Record set

----

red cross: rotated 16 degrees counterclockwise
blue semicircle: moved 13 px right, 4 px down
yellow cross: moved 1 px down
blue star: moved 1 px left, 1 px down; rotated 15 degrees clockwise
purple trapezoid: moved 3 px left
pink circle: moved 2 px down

----

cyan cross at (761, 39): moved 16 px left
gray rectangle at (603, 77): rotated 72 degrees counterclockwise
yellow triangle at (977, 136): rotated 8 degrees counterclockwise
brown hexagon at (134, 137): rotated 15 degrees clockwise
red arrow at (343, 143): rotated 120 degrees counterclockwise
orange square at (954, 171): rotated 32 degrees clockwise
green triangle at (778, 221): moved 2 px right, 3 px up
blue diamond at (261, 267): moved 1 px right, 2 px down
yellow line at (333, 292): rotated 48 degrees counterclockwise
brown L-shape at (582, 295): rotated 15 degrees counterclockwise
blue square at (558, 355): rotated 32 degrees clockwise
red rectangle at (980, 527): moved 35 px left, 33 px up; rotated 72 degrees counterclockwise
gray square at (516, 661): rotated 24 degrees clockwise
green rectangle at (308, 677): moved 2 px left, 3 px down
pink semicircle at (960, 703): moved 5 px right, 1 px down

----

Written instruction
Quote the lines of data above from the line with "red cross: rotated" up to and including the line with "pink circle: moved 2 px down", reproducing each one word for word.

Expected answer
red cross: rotated 16 degrees counterclockwise
blue semicircle: moved 13 px right, 4 px down
yellow cross: moved 1 px down
blue star: moved 1 px left, 1 px down; rotated 15 degrees clockwise
purple trapezoid: moved 3 px left
pink circle: moved 2 px down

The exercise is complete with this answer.